**WORK TO BE COMPLETED**
From the entries below, copy every line where the string "missing" appears.

(Scene edit records)
((

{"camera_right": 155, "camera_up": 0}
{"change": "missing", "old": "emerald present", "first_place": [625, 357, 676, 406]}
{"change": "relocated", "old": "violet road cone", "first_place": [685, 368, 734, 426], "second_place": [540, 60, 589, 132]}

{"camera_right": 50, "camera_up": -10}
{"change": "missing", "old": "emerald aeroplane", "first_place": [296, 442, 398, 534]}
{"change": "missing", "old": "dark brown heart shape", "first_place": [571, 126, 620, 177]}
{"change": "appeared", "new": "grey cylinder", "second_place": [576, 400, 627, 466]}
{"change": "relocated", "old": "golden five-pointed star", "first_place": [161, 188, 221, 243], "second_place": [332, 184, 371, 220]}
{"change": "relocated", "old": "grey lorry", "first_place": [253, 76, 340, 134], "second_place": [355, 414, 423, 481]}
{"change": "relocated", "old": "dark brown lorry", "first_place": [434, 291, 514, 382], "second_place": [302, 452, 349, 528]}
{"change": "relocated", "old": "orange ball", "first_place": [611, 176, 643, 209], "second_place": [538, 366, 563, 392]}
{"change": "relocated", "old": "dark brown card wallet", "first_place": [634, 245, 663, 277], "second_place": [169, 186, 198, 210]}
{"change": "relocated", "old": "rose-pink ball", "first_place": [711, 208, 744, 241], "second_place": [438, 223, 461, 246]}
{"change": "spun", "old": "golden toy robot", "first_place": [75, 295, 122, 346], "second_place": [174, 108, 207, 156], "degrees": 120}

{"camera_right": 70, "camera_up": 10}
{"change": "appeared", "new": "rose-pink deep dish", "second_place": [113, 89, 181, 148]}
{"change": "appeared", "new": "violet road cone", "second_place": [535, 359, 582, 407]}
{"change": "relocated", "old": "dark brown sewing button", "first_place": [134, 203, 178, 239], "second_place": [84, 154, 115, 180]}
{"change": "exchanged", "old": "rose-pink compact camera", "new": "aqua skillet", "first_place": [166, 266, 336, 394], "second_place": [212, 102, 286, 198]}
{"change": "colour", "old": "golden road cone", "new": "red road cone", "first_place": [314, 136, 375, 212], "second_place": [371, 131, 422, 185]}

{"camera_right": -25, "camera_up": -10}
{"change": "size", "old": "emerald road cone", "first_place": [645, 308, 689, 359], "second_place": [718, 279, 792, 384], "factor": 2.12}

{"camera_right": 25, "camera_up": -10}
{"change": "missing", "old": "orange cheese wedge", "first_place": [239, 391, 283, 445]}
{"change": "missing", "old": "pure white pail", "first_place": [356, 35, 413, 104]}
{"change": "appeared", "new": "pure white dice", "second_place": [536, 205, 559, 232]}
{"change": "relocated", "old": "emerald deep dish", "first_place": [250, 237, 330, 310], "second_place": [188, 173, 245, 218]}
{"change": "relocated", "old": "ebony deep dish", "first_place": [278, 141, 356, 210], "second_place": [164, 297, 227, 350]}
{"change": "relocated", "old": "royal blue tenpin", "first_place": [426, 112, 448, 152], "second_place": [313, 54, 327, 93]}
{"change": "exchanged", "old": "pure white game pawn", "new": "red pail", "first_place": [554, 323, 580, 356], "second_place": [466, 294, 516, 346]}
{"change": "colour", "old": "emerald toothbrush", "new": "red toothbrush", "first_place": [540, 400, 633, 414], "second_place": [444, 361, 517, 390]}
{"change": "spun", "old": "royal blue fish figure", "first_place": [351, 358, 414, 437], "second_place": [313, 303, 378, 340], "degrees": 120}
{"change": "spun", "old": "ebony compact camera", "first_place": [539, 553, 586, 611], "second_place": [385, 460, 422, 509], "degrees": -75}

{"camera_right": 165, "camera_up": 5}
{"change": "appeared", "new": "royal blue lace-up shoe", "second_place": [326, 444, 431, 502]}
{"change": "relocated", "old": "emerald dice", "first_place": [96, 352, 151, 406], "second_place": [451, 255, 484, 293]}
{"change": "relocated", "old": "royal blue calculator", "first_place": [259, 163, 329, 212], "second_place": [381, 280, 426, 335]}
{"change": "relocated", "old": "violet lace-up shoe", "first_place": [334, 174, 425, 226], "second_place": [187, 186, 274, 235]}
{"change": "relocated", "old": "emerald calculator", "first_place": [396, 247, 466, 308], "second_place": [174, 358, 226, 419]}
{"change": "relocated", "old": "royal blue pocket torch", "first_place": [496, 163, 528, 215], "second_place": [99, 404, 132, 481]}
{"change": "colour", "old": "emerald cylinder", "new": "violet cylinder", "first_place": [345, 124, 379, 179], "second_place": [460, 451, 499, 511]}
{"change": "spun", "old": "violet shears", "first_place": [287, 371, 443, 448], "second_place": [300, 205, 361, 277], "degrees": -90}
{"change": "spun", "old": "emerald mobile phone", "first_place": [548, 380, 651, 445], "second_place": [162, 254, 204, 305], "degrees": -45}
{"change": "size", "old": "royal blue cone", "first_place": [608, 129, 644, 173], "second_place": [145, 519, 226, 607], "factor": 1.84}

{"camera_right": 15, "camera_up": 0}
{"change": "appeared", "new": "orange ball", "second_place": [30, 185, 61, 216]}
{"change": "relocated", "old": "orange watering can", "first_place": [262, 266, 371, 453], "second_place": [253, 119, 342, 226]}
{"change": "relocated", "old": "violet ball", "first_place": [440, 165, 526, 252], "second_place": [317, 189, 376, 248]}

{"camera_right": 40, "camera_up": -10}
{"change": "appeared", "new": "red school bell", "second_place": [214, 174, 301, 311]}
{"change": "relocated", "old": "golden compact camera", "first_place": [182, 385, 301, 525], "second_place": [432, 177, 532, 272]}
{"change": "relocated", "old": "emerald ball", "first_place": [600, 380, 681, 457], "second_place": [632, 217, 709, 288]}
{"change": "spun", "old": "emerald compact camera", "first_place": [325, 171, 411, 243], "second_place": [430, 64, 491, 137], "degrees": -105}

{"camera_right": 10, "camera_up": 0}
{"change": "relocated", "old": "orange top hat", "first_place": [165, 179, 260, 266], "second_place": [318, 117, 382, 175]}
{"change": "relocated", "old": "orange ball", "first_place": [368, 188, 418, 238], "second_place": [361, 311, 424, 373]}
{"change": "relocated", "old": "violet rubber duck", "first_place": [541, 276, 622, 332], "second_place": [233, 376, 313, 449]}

))

**SOLUTION TO THIS PROBLEM**
{"change": "missing", "old": "emerald present", "first_place": [625, 357, 676, 406]}
{"change": "missing", "old": "emerald aeroplane", "first_place": [296, 442, 398, 534]}
{"change": "missing", "old": "dark brown heart shape", "first_place": [571, 126, 620, 177]}
{"change": "missing", "old": "orange cheese wedge", "first_place": [239, 391, 283, 445]}
{"change": "missing", "old": "pure white pail", "first_place": [356, 35, 413, 104]}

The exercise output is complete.